* [YOUR GOAL] Copy out the entries below verbatim, from the line containing "Identify the location of vacant position" up to and including the line containing "on (389, 218).".

-- BEGIN ITEMS --

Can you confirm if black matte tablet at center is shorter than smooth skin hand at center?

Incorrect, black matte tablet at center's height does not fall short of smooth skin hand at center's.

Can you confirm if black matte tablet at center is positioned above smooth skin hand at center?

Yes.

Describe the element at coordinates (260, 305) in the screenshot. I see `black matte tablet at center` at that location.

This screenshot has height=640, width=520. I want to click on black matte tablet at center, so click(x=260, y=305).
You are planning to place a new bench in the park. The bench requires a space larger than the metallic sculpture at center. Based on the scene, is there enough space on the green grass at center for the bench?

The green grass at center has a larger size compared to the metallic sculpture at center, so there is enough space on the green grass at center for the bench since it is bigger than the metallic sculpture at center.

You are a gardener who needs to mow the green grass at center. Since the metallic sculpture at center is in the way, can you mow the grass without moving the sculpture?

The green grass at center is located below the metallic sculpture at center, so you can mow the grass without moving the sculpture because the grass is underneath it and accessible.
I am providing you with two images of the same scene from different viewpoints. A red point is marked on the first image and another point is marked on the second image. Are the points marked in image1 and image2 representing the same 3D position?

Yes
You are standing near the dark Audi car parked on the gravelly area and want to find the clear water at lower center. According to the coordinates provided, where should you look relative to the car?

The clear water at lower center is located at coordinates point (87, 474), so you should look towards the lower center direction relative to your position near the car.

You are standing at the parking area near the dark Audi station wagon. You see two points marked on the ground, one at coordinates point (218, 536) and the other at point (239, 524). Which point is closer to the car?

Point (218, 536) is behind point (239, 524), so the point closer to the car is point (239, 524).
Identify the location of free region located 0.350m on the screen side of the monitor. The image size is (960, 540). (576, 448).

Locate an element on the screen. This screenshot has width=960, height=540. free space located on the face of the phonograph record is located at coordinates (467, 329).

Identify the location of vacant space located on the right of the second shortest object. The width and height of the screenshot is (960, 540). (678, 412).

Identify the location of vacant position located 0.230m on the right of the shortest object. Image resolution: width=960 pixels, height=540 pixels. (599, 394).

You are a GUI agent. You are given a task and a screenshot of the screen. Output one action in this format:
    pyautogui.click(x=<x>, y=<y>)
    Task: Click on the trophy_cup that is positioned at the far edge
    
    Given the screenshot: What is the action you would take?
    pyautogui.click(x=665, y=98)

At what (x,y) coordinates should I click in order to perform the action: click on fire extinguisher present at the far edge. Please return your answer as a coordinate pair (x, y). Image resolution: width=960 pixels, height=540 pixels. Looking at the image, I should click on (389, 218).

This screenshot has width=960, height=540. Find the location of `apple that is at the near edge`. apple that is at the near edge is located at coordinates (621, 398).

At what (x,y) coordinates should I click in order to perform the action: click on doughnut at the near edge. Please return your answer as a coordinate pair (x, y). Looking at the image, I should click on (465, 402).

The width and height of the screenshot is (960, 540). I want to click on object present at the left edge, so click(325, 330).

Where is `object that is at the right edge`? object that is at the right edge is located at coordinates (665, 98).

-- END ITEMS --

* [ANSWER FOR THIS EXERCISE]
Identify the location of vacant position located 0.230m on the right of the shortest object. Image resolution: width=960 pixels, height=540 pixels. (599, 394).

You are a GUI agent. You are given a task and a screenshot of the screen. Output one action in this format:
    pyautogui.click(x=<x>, y=<y>)
    Task: Click on the trophy_cup that is positioned at the far edge
    
    Given the screenshot: What is the action you would take?
    pyautogui.click(x=665, y=98)

At what (x,y) coordinates should I click in order to perform the action: click on fire extinguisher present at the far edge. Please return your answer as a coordinate pair (x, y). Image resolution: width=960 pixels, height=540 pixels. Looking at the image, I should click on (389, 218).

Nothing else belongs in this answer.